### WHAT TO WORK ON
Working from the entries that follow, transcribe exactly and only the lines from the one with "none -> cyan tile I11:J12 level 1" through the last, pictures excluded.

### SOURCE INFORMATION
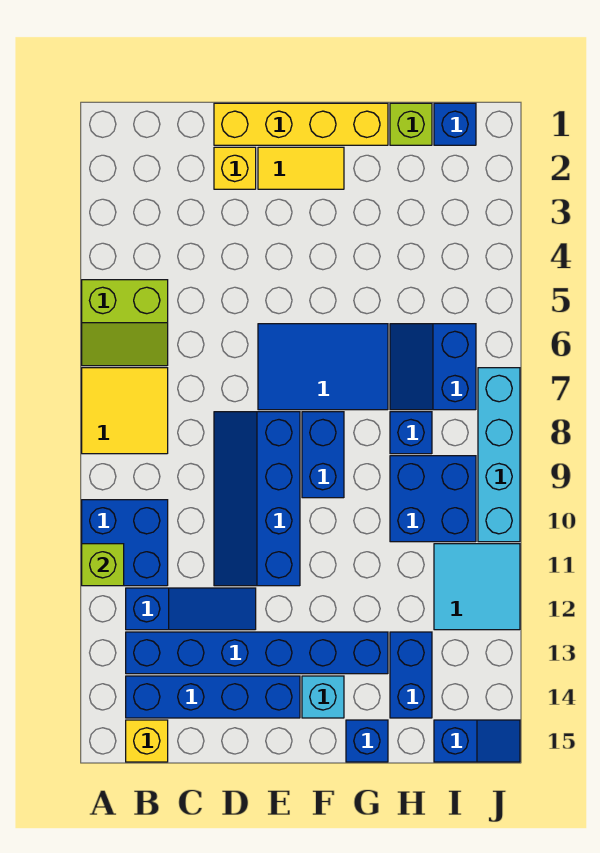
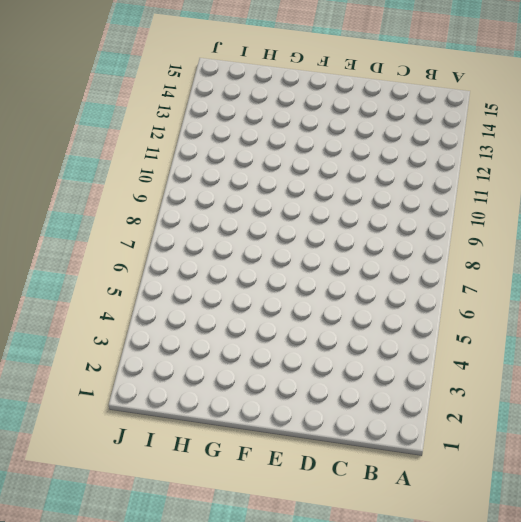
none -> lime slope A5:B6 level 1 top 5
none -> yellow tile A7:B8 level 1
none -> blue brick A10:B11 level 1

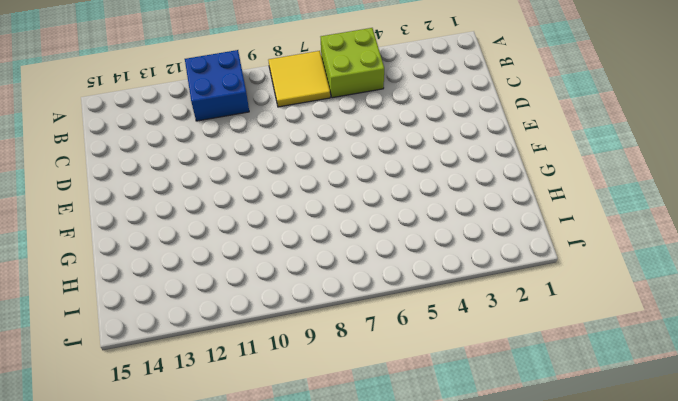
lime brick A5:B6 level 1 -> lime slope A5:B6 level 1 top 5
none -> blue slope B12:D12 level 1 top B
none -> blue brick B13:G13 level 1
none -> blue brick B14:E14 level 1

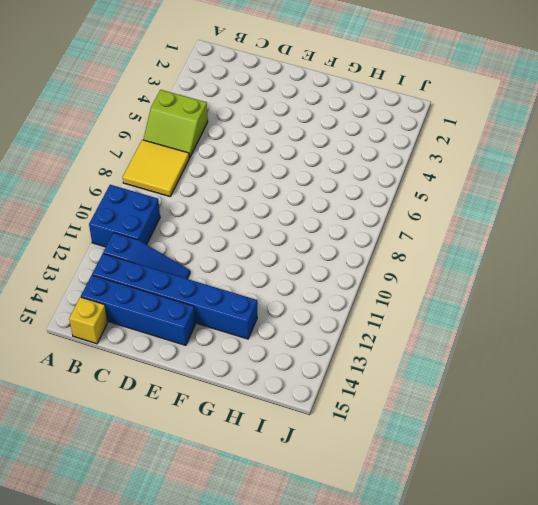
none -> yellow brick D1:G1 level 1
none -> yellow brick D2 level 1
none -> blue slope D8:E11 level 1 top E

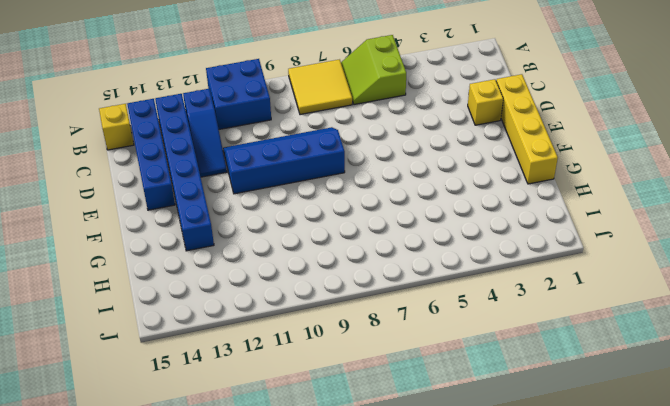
none -> yellow tile E2:F2 level 1
none -> blue tile E6:G7 level 1
none -> blue brick F8:F9 level 1

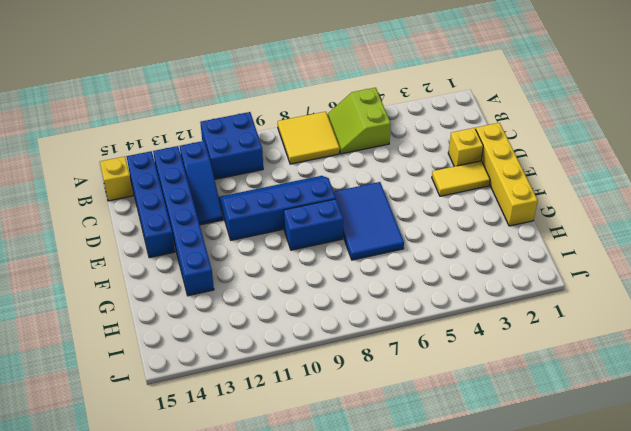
yellow tile E2:E3 level 1 -> yellow tile E2:F2 level 1
none -> cyan brick F14 level 1
none -> blue brick G15 level 1
none -> lime brick H1 level 1

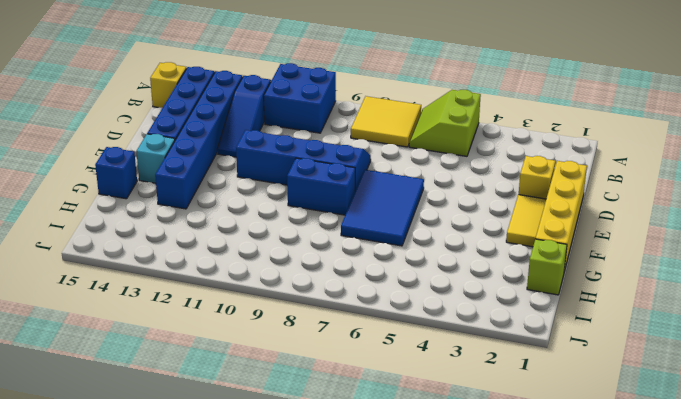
none -> blue slope H6:I7 level 1 top I
none -> blue brick H8 level 1
none -> blue brick H9:I10 level 1

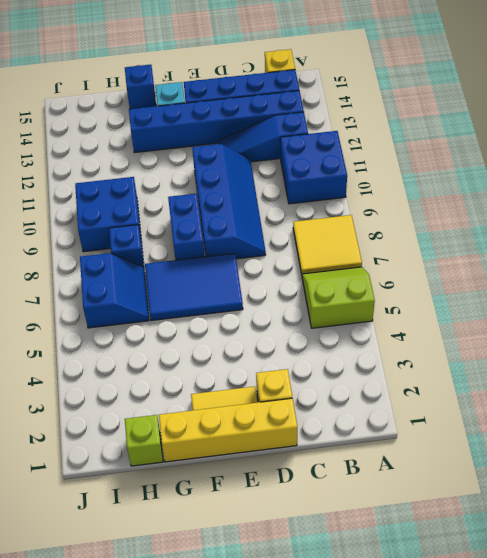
none -> blue brick H13:H14 level 1
none -> blue brick I1 level 1
none -> cyan tile I11:J12 level 1

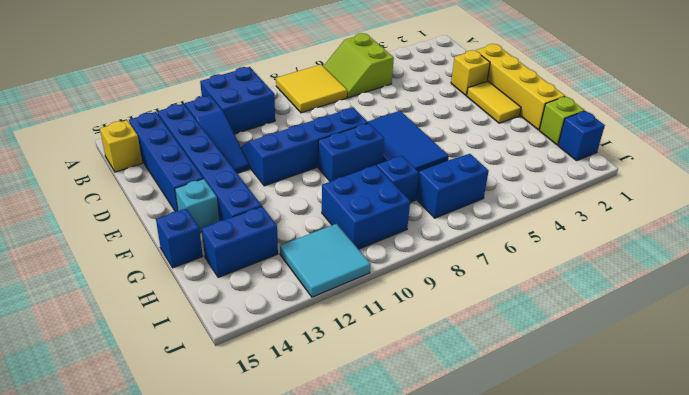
none -> blue slope I15:J15 level 1 top I
none -> cyan brick J7:J10 level 1
none -> lime brick A11 level 2

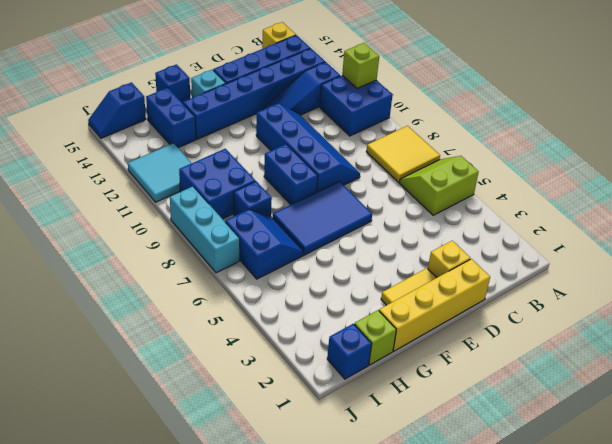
cyan brick J7:J9 level 1 -> cyan brick J7:J10 level 1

### RESULT FOR THIS EXERCISE
none -> cyan tile I11:J12 level 1

none -> blue slope I15:J15 level 1 top I
none -> cyan brick J7:J10 level 1
none -> lime brick A11 level 2

cyan brick J7:J9 level 1 -> cyan brick J7:J10 level 1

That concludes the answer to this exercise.